* [Exercise instructions]
Report each line of the entries below that includes "mushroom".

* [Supplied records]
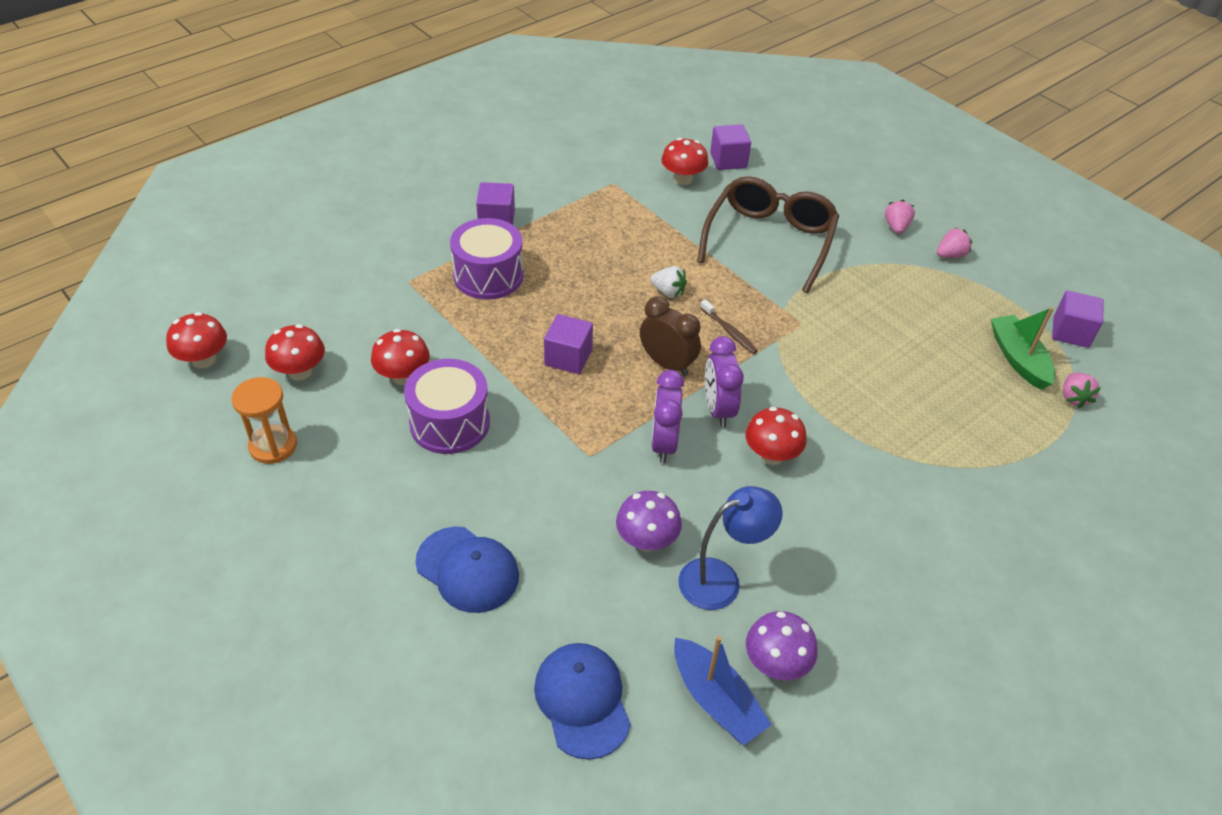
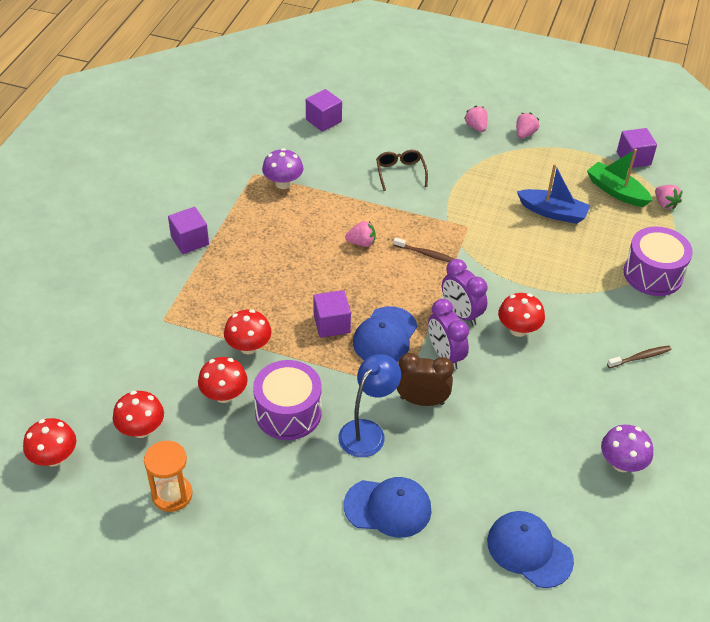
camera: 30 degrees left, 0 degrees up
(488, 276) = (221, 288): purple drum -> purple drum (653, 274)
(614, 394) = (385, 336): none -> blue cap
(646, 540) = (486, 426): purple mushroom -> purple mushroom (283, 183)
(667, 364) = (403, 297): brown clock -> brown clock (422, 400)
(668, 292) = (361, 243): white strawberry -> pink strawberry
(683, 179) = (302, 149): red mushroom -> red mushroom (248, 347)
(716, 700) = (605, 505): blue boat -> blue boat (552, 212)
(721, 579) = (551, 428): blue lamp -> blue lamp (367, 431)
(769, 240) = (400, 172): brown glasses -> brown glasses, size x0.49
(899, 555) = (640, 357): none -> brown toothbrush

* [Task answer]
(646, 540) = (486, 426): purple mushroom -> purple mushroom (283, 183)
(683, 179) = (302, 149): red mushroom -> red mushroom (248, 347)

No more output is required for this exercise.